PROBLEM DETAILS
Give again, unaltered, the lines of the listing below that run from the line having "red teapot [174,125,225,187]" through the line having "blue cylinder [548,391,593,434]".

DATA SHOWN
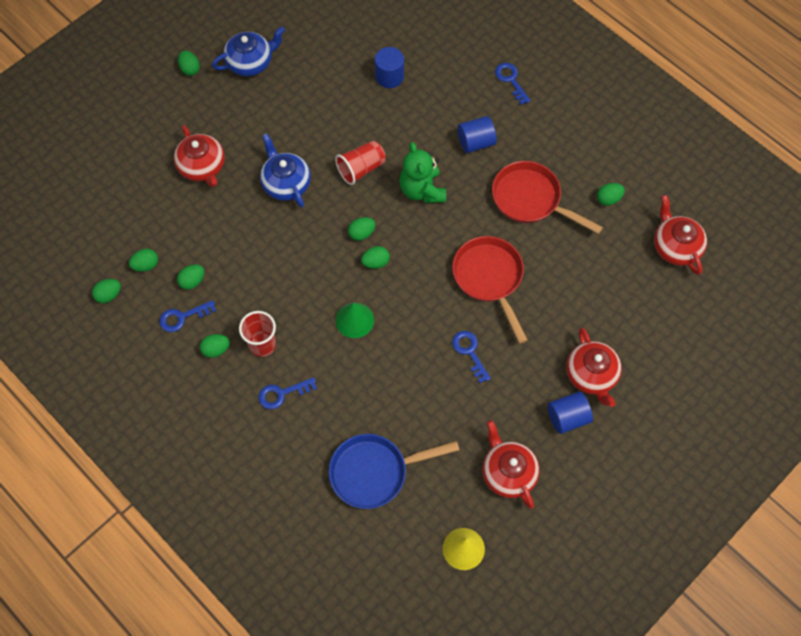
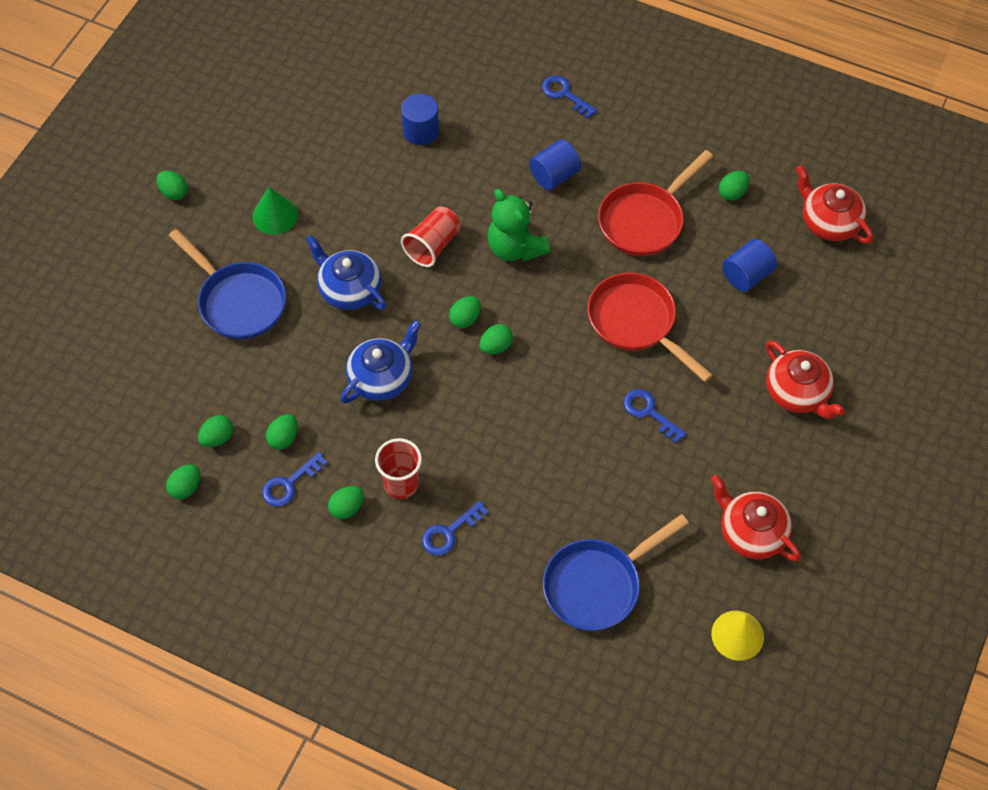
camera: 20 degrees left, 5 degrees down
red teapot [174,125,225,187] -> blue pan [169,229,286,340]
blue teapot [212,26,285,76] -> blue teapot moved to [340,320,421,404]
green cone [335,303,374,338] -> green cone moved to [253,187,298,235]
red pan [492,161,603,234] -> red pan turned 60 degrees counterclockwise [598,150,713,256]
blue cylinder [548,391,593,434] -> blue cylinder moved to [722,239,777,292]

---

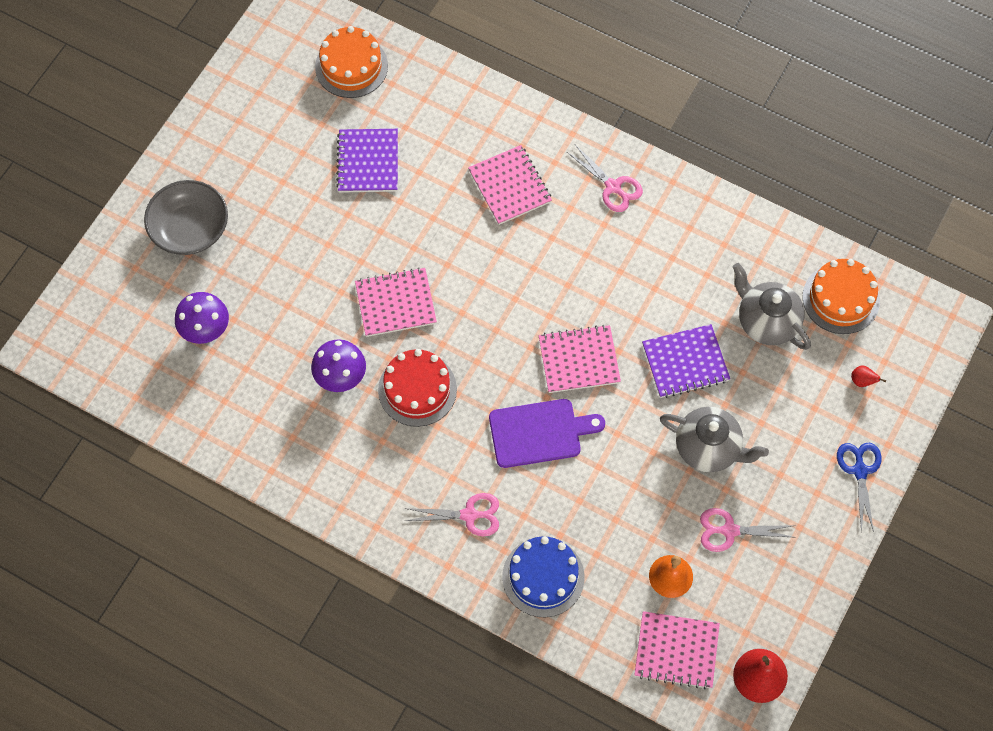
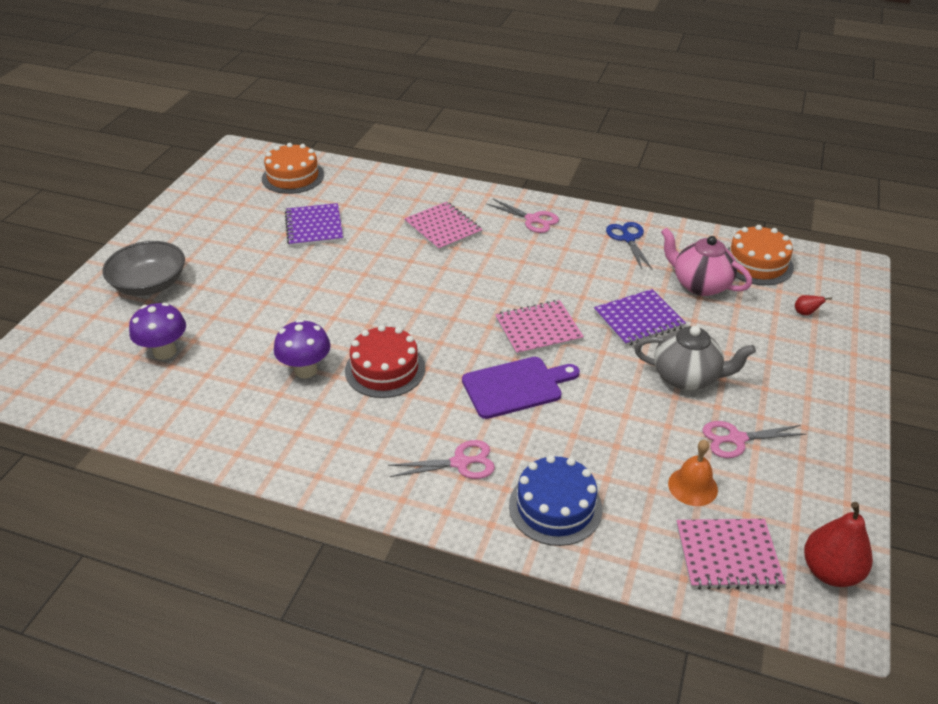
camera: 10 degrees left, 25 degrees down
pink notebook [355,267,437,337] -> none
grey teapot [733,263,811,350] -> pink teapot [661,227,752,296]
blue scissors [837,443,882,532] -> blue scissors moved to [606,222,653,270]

WRITTEN ANSWER
red teapot [174,125,225,187] -> blue pan [169,229,286,340]
blue teapot [212,26,285,76] -> blue teapot moved to [340,320,421,404]
green cone [335,303,374,338] -> green cone moved to [253,187,298,235]
red pan [492,161,603,234] -> red pan turned 60 degrees counterclockwise [598,150,713,256]
blue cylinder [548,391,593,434] -> blue cylinder moved to [722,239,777,292]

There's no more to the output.